### How to complete this task:
Scan the material and copy out each line where the word "cheese" occurs.
━━ Exercise data
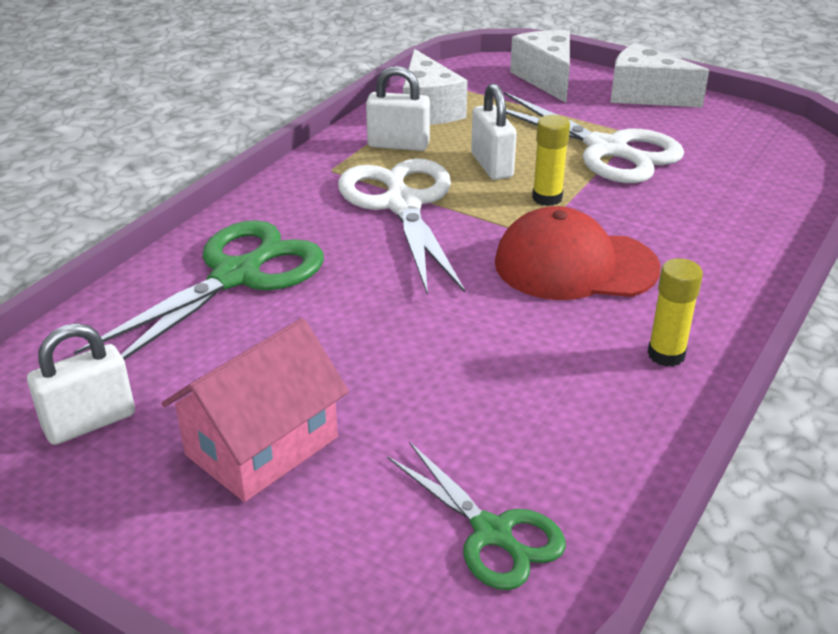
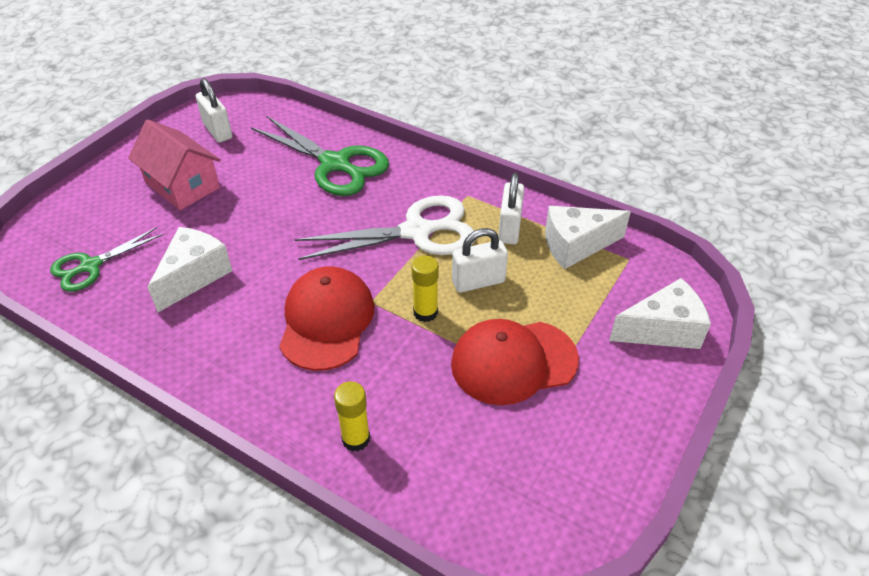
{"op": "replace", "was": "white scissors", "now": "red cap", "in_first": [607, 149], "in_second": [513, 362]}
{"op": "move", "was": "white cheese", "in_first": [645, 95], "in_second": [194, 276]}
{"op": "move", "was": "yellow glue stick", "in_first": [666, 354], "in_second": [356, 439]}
━━━━
━━ Exercise data
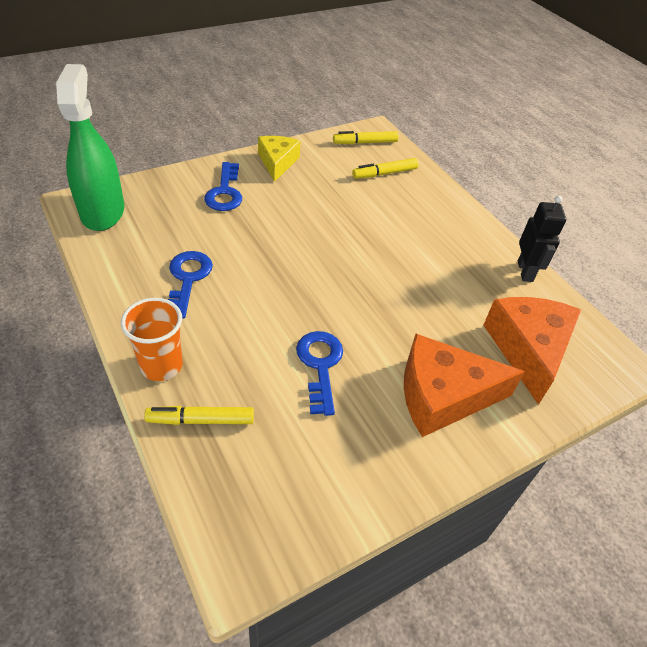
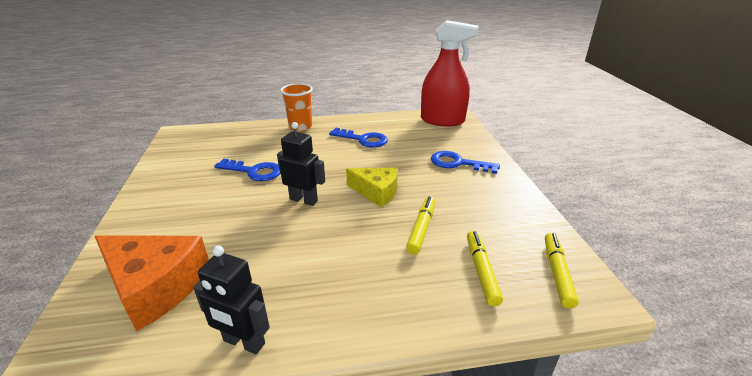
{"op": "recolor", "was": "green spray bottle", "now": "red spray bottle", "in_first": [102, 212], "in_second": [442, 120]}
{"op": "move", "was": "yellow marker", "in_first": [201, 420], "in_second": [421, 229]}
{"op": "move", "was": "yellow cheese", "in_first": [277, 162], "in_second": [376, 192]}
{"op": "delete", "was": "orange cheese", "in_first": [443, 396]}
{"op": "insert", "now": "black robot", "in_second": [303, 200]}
━━━━
━━ Exercise data
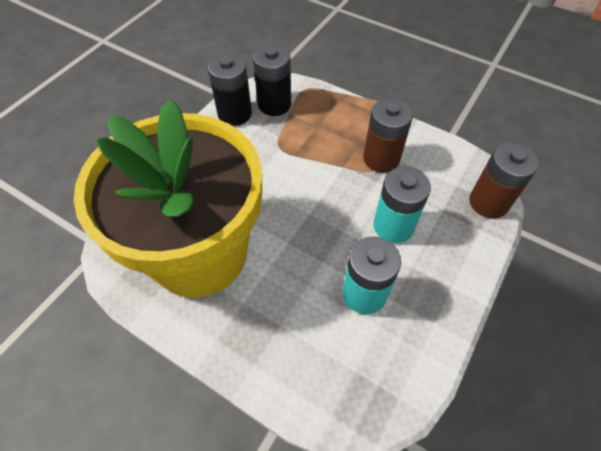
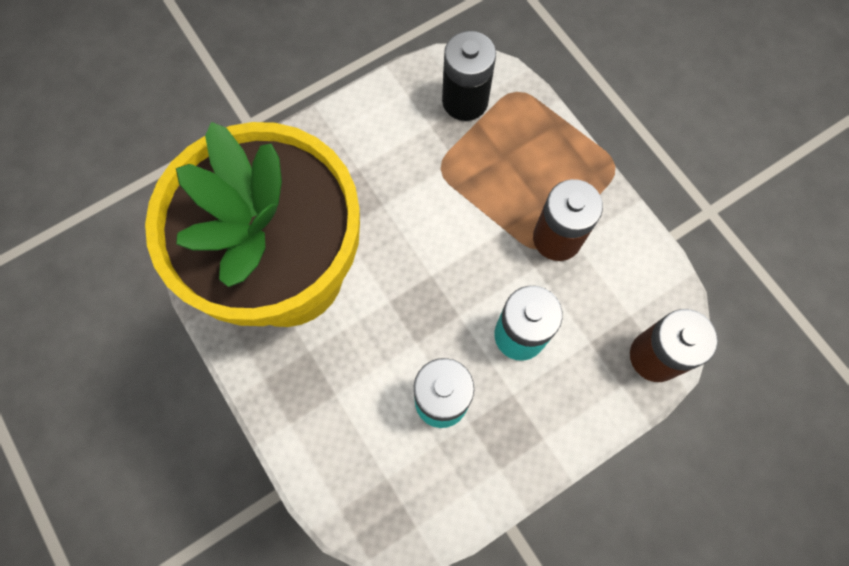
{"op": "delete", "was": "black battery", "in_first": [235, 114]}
━━━━
### Answer for this exercise:
{"op": "move", "was": "white cheese", "in_first": [645, 95], "in_second": [194, 276]}
{"op": "move", "was": "yellow cheese", "in_first": [277, 162], "in_second": [376, 192]}
{"op": "delete", "was": "orange cheese", "in_first": [443, 396]}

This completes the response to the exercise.